# [WHAT THE TASK REQUIRES]
Below are entries; copy exactly the lines from the one with "orange traffic cone: [241,290,290,351]" through the one with "white trophy: [144,135,186,205]", both included, and leave out the rest.

# [PROVIDED MATERIAL]
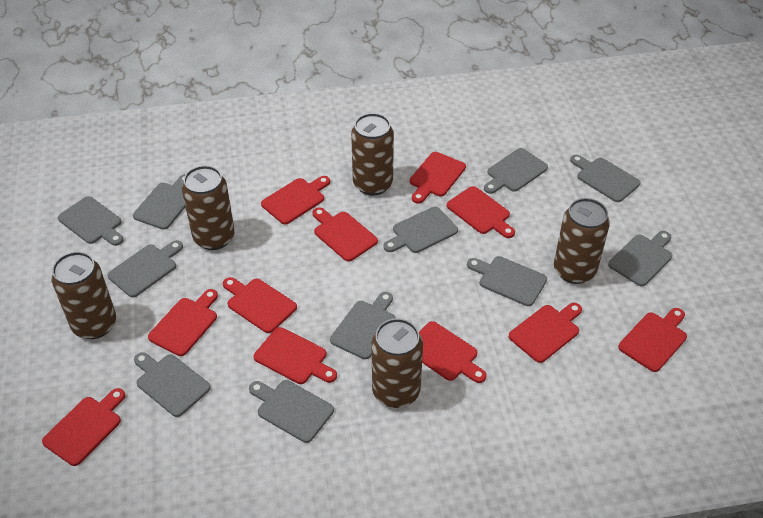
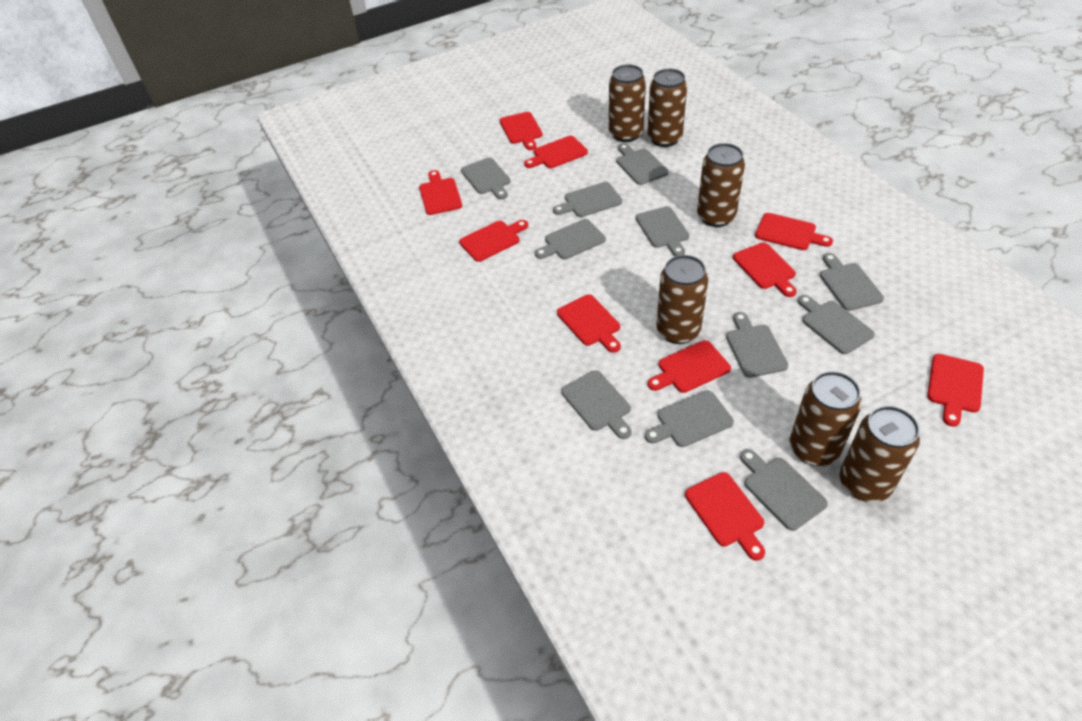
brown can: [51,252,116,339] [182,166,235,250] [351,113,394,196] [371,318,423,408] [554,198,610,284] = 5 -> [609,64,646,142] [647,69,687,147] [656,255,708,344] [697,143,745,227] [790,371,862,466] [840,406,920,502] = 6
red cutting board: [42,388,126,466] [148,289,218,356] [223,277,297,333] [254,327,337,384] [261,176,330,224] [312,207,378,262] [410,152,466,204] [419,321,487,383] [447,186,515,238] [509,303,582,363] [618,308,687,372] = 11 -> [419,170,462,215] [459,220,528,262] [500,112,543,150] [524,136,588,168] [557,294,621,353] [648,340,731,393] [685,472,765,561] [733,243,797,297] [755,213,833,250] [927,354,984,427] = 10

==

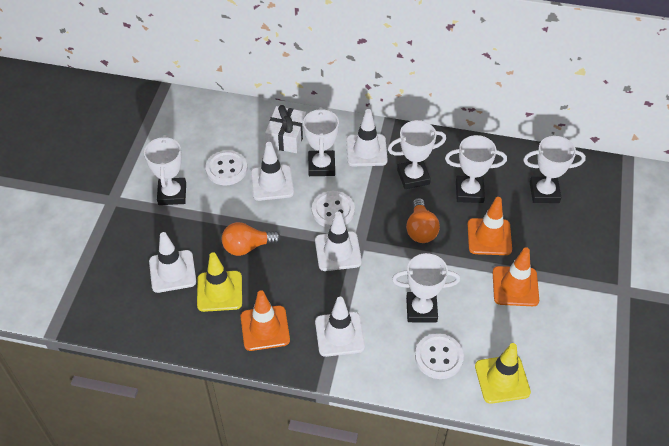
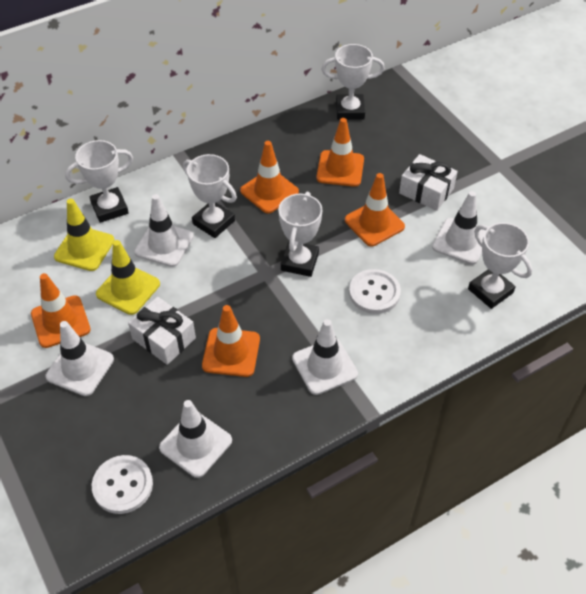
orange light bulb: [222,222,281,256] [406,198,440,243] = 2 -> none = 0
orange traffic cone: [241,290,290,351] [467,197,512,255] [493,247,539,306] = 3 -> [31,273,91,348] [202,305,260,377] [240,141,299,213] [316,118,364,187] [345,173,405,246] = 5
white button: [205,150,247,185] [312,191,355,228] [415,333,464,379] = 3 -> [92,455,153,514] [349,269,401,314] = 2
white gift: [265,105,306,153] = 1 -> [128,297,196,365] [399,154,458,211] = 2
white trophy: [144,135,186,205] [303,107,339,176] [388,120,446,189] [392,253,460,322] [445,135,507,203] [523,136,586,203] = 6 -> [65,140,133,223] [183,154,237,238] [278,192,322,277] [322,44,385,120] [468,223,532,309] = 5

# [ANSWER SECTION]
orange traffic cone: [241,290,290,351] [467,197,512,255] [493,247,539,306] = 3 -> [31,273,91,348] [202,305,260,377] [240,141,299,213] [316,118,364,187] [345,173,405,246] = 5
white button: [205,150,247,185] [312,191,355,228] [415,333,464,379] = 3 -> [92,455,153,514] [349,269,401,314] = 2
white gift: [265,105,306,153] = 1 -> [128,297,196,365] [399,154,458,211] = 2
white trophy: [144,135,186,205] [303,107,339,176] [388,120,446,189] [392,253,460,322] [445,135,507,203] [523,136,586,203] = 6 -> [65,140,133,223] [183,154,237,238] [278,192,322,277] [322,44,385,120] [468,223,532,309] = 5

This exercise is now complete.